#### Exercise description:
Within the data that follows, set down exactly the lines from the one containing "camera: 155 degrees right, 5 degrees up" through the one containing "(929, 644) = (103, 295): brown", both ends included.

#### Given records:
^^^^^^^^^^^^^^^^
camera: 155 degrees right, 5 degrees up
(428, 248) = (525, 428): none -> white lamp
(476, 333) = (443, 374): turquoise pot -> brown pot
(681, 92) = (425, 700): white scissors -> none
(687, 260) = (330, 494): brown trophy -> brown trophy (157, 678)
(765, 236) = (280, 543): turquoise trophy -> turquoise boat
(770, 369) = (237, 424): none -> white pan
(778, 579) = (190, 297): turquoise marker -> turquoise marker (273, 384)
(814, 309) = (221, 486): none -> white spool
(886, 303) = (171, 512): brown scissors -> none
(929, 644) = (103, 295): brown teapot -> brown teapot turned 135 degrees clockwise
^^^^^^^^^^^^^^^^
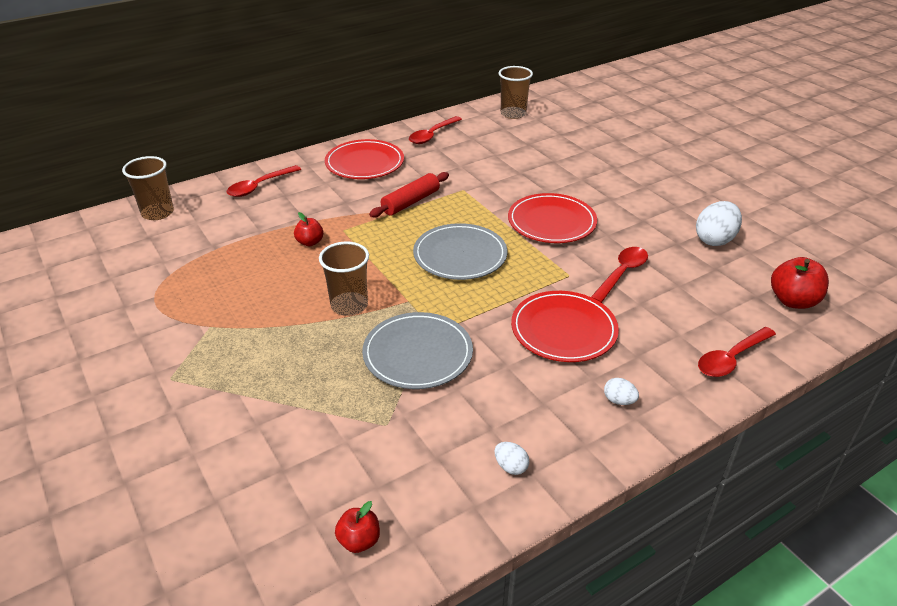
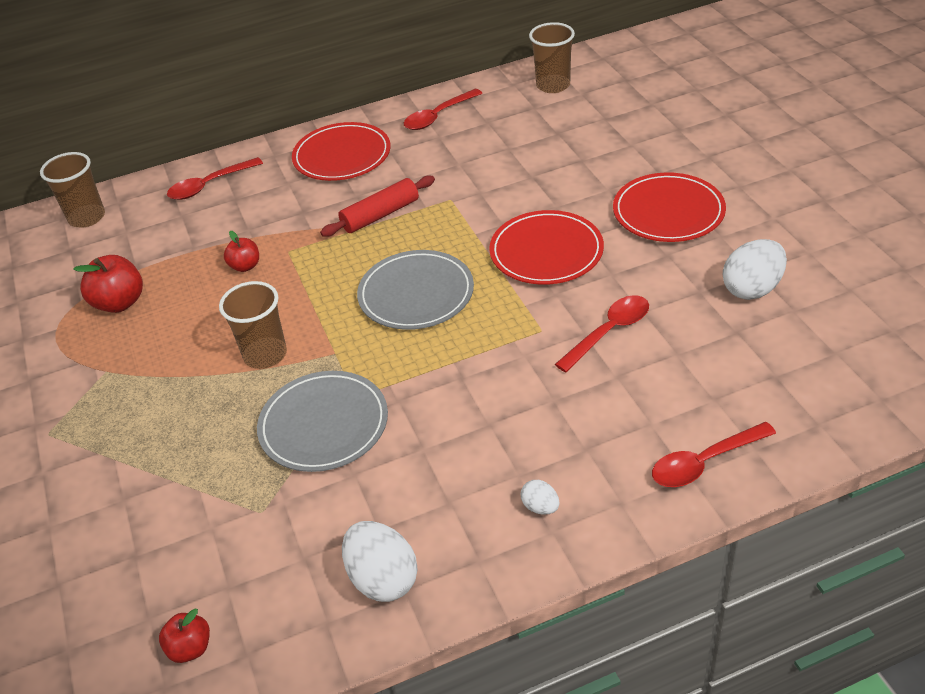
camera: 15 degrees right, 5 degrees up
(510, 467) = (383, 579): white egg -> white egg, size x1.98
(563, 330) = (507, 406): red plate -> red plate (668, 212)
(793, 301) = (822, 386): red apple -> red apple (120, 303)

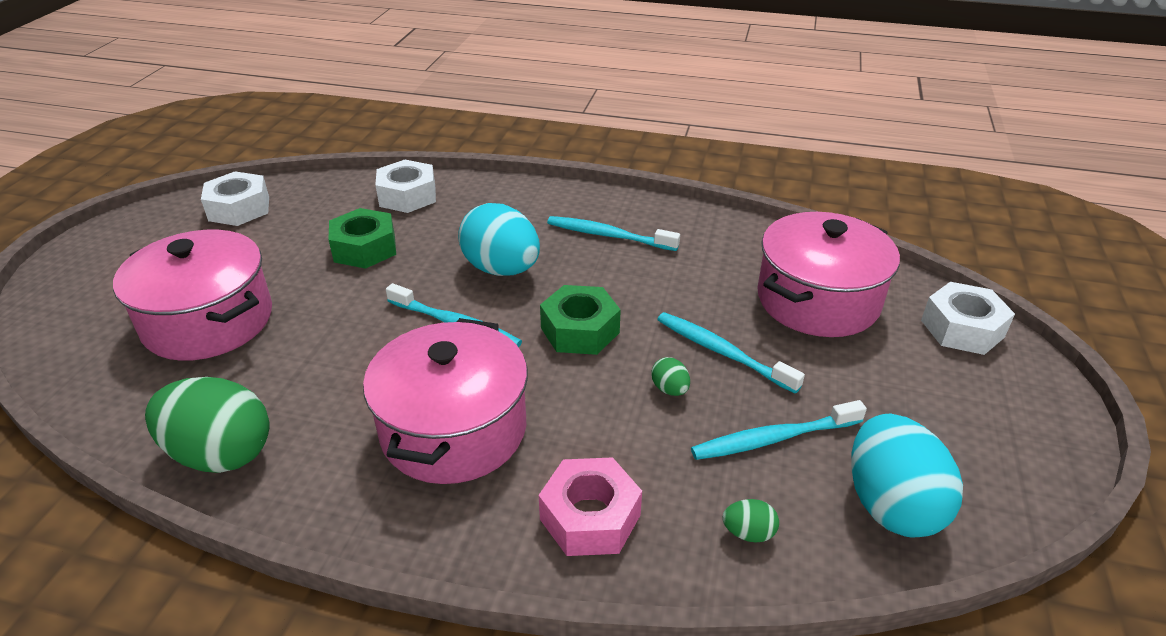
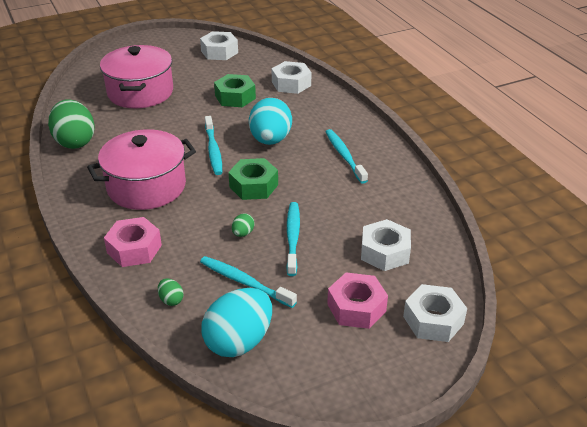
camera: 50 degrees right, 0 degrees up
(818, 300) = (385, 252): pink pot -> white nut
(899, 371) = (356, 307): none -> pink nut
^^^^^^^^^^^^^^^^
#### Your solution:
camera: 155 degrees right, 5 degrees up
(428, 248) = (525, 428): none -> white lamp
(476, 333) = (443, 374): turquoise pot -> brown pot
(681, 92) = (425, 700): white scissors -> none
(687, 260) = (330, 494): brown trophy -> brown trophy (157, 678)
(765, 236) = (280, 543): turquoise trophy -> turquoise boat
(770, 369) = (237, 424): none -> white pan
(778, 579) = (190, 297): turquoise marker -> turquoise marker (273, 384)
(814, 309) = (221, 486): none -> white spool
(886, 303) = (171, 512): brown scissors -> none
(929, 644) = (103, 295): brown teapot -> brown teapot turned 135 degrees clockwise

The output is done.